» EXERCISE REQUIREMENTS:
Find the lines of the material below that include the string "right", then copy each one.

» SUPPLIED RECORDS:
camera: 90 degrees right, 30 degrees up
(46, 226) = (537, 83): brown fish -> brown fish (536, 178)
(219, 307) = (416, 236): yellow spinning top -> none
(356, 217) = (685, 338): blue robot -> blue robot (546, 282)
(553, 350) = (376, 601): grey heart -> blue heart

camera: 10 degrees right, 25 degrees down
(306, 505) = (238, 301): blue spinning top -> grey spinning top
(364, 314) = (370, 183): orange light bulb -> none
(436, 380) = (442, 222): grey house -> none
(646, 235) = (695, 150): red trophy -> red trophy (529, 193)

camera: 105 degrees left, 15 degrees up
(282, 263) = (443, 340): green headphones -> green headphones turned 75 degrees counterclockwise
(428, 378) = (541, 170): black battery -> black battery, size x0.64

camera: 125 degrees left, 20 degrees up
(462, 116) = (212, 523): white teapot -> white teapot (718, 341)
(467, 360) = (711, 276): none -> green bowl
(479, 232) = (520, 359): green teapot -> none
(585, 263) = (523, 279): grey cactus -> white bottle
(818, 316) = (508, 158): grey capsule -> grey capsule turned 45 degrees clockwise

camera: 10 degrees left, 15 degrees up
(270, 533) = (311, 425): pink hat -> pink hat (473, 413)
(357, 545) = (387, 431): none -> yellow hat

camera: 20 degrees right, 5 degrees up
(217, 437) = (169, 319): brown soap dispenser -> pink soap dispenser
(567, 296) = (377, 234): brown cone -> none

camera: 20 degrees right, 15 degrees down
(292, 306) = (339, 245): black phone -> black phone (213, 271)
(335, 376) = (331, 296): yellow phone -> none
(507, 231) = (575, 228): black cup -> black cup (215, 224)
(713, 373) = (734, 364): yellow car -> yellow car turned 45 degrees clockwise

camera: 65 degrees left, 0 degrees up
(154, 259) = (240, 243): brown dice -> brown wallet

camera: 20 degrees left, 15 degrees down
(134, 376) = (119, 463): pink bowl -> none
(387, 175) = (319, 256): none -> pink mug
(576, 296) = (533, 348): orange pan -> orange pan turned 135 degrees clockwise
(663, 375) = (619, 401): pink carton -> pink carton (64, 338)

» THE ANSWER:
camera: 90 degrees right, 30 degrees up
camera: 10 degrees right, 25 degrees down
camera: 20 degrees right, 5 degrees up
camera: 20 degrees right, 15 degrees down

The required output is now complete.